= What the task requires =
Return exactly the lines below, starting with the one that has "The camera went 55" and going on through the one that has "The size of the ash-grey baseball".

Records contained in a dataset
_____

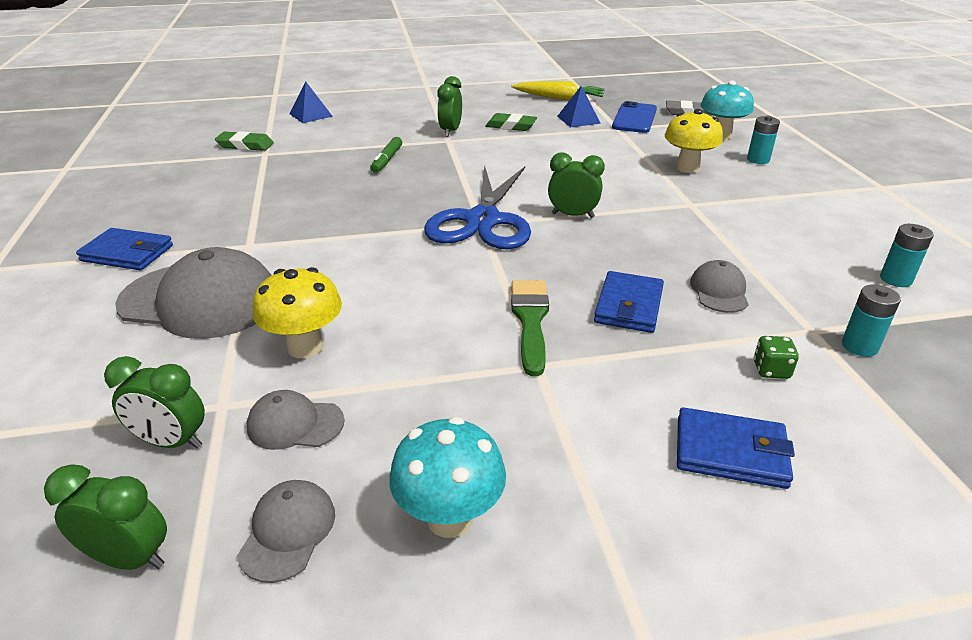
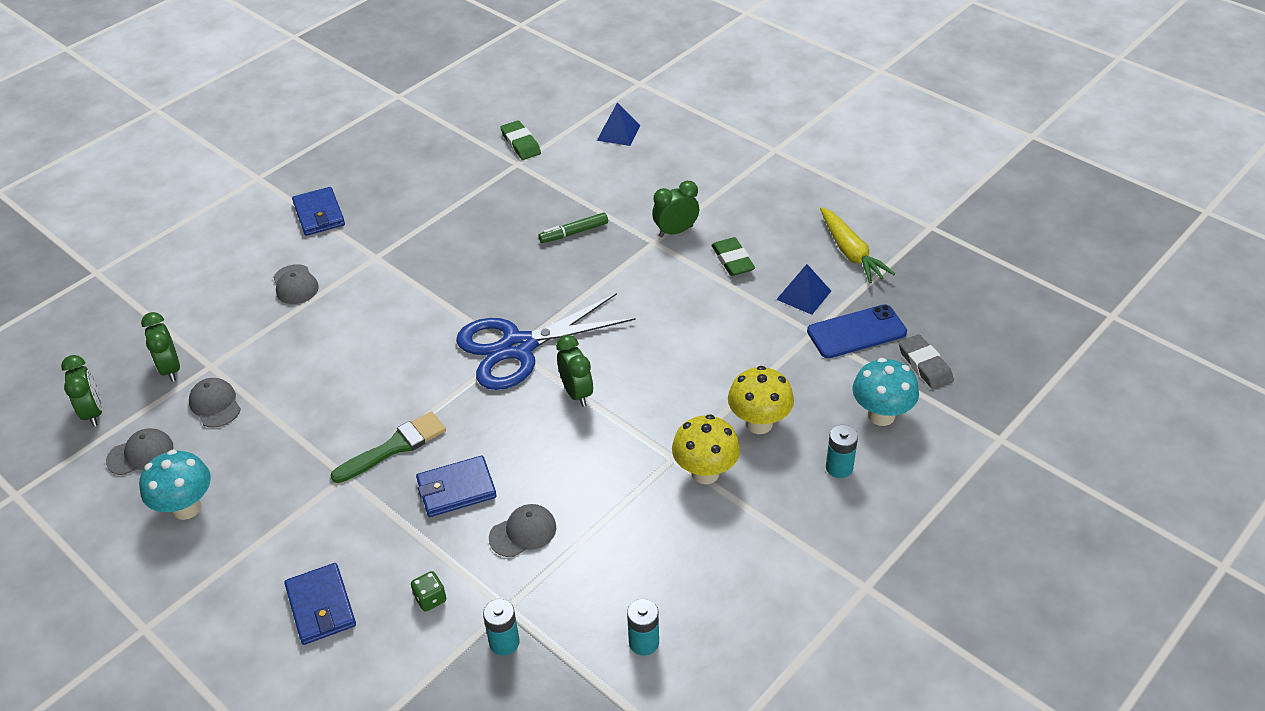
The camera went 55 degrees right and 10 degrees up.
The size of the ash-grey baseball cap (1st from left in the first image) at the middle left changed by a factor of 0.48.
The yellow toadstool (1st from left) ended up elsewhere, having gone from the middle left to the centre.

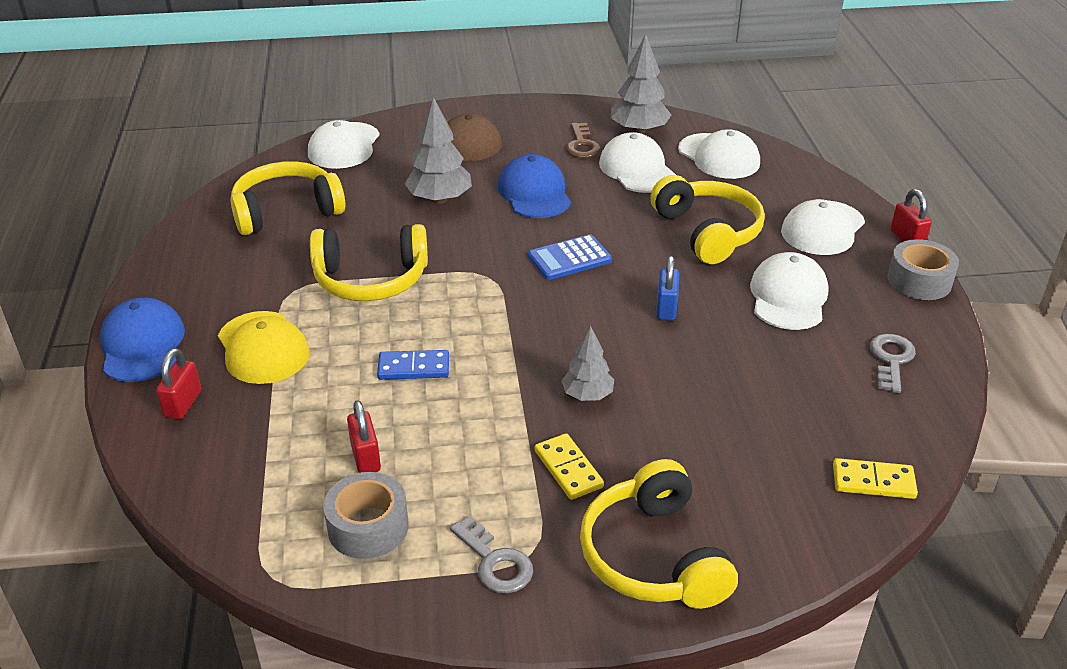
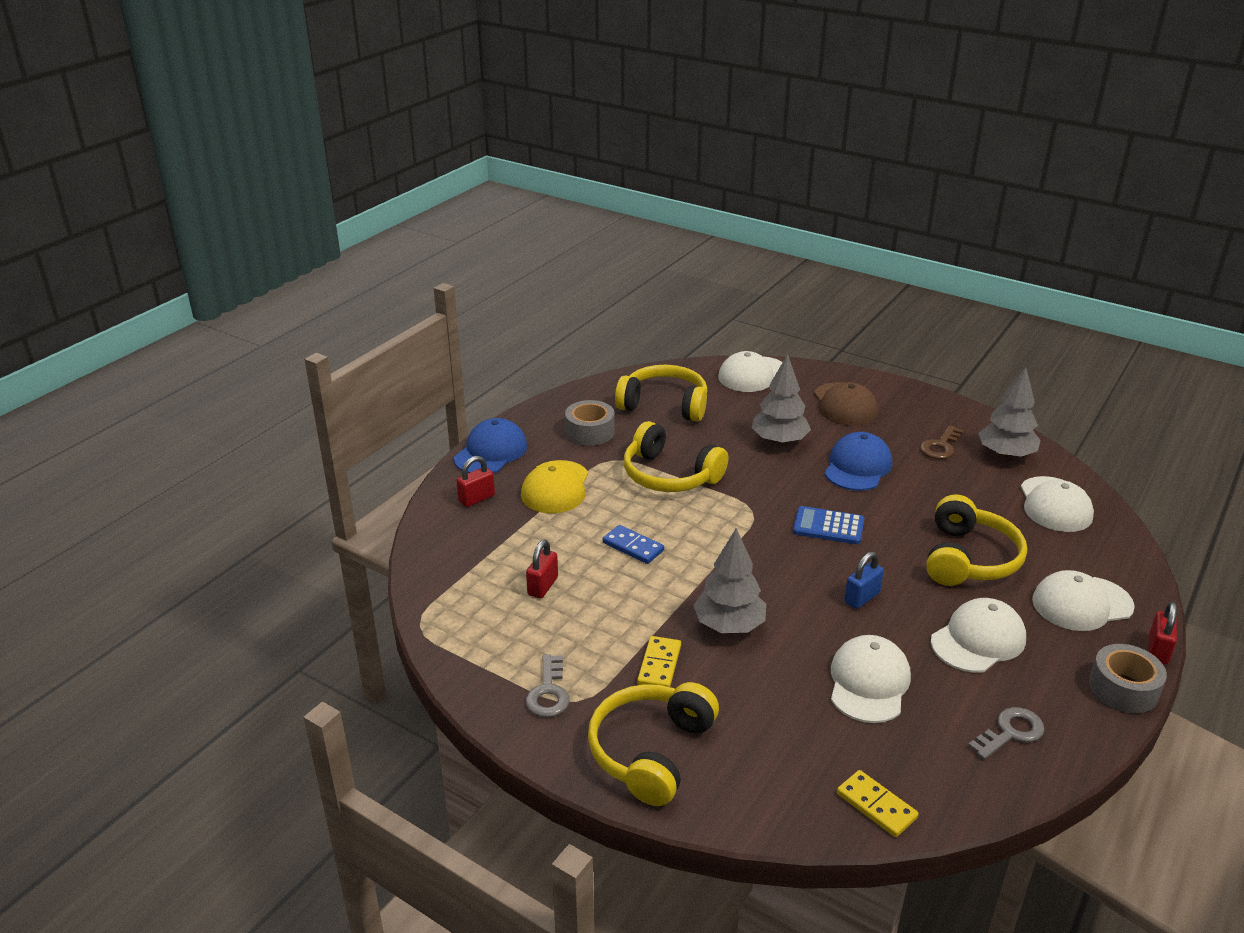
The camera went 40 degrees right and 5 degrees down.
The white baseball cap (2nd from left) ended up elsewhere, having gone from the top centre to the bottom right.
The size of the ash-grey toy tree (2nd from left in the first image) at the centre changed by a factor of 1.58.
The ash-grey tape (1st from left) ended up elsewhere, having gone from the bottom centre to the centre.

_____

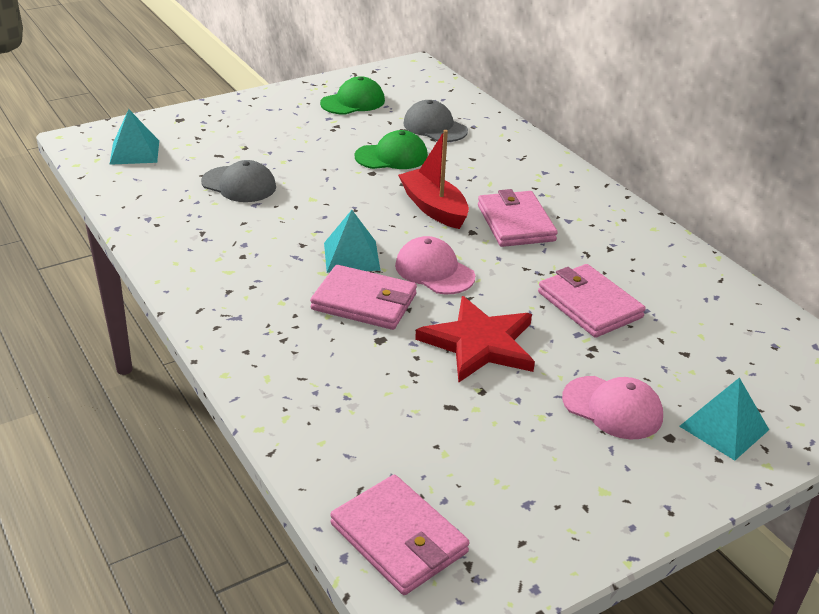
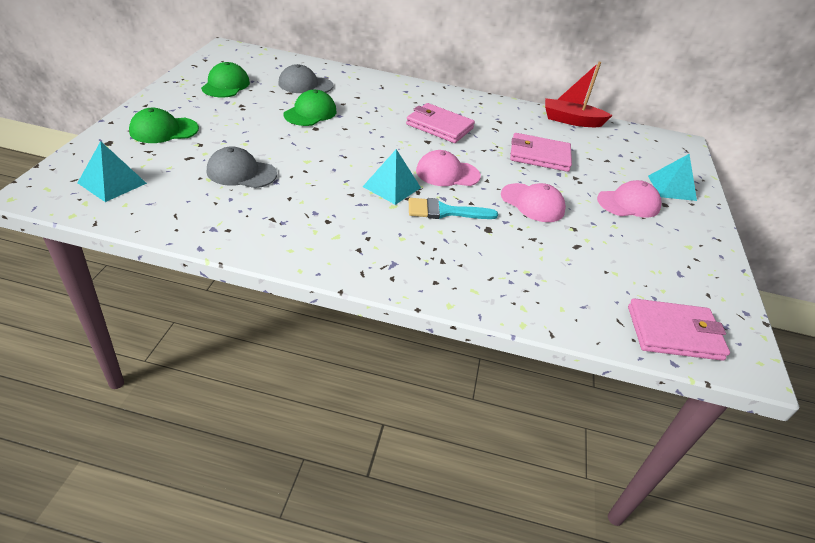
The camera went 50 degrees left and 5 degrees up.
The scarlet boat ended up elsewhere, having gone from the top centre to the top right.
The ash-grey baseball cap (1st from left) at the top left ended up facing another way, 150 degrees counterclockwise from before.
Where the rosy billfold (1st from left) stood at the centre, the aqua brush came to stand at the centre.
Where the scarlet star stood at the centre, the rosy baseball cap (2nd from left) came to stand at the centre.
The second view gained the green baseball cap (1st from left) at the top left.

_____

= Task result =
The camera went 55 degrees right and 10 degrees up.
The size of the ash-grey baseball cap (1st from left in the first image) at the middle left changed by a factor of 0.48.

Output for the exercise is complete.